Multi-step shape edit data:

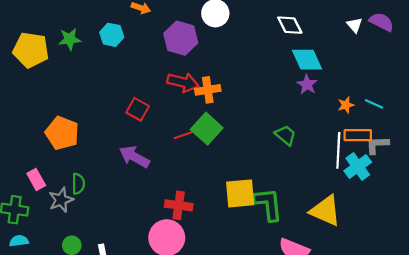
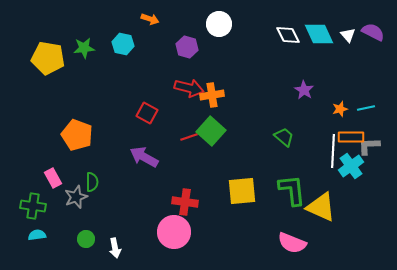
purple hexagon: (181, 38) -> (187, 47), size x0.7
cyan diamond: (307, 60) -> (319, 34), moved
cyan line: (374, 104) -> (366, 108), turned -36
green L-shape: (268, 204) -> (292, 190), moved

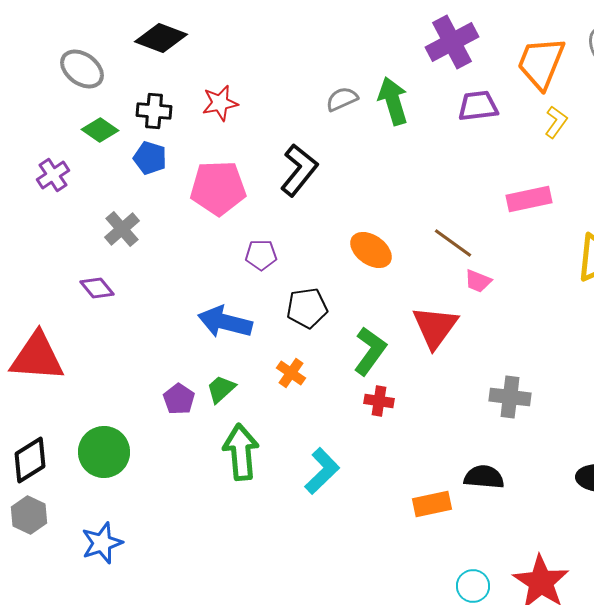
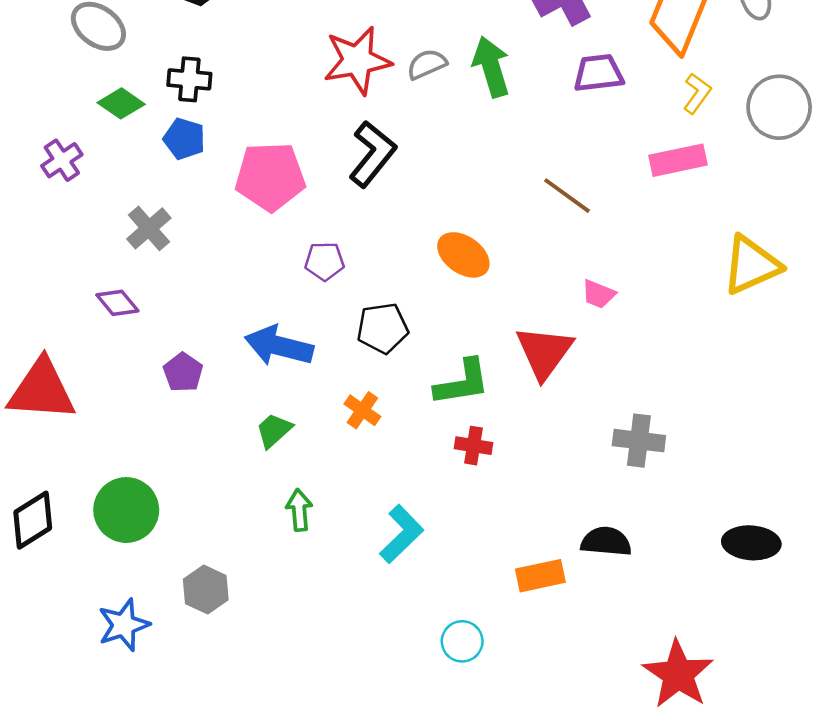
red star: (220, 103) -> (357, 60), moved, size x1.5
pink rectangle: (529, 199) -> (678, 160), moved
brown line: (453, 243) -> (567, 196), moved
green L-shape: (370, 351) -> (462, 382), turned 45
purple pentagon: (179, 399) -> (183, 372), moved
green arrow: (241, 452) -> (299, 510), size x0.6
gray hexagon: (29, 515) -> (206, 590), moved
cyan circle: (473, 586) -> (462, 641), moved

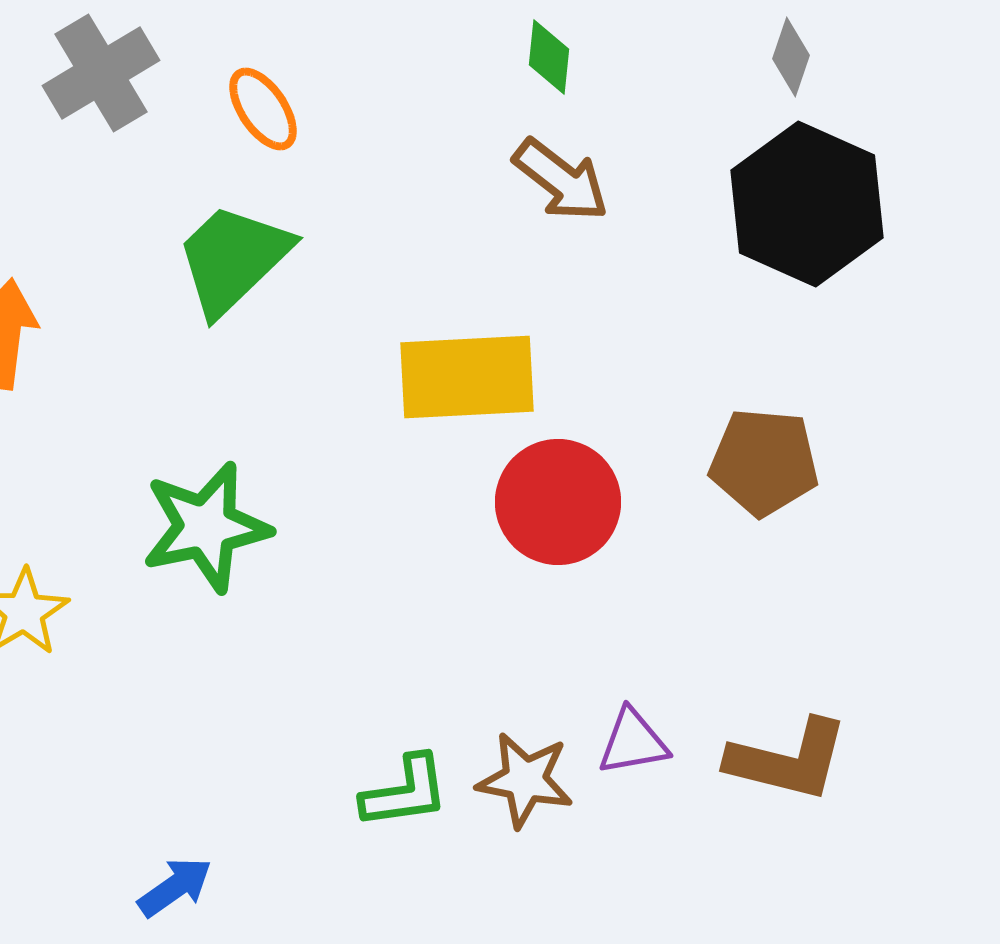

_About this task:_ From the first line to the last, repeat the records exactly, leaving out the pictures.

_Exercise answer:_
purple hexagon: (181, 38) -> (187, 47), size x0.7
cyan diamond: (307, 60) -> (319, 34), moved
cyan line: (374, 104) -> (366, 108), turned -36
green L-shape: (268, 204) -> (292, 190), moved

red star: (220, 103) -> (357, 60), moved, size x1.5
pink rectangle: (529, 199) -> (678, 160), moved
brown line: (453, 243) -> (567, 196), moved
green L-shape: (370, 351) -> (462, 382), turned 45
purple pentagon: (179, 399) -> (183, 372), moved
green arrow: (241, 452) -> (299, 510), size x0.6
gray hexagon: (29, 515) -> (206, 590), moved
cyan circle: (473, 586) -> (462, 641), moved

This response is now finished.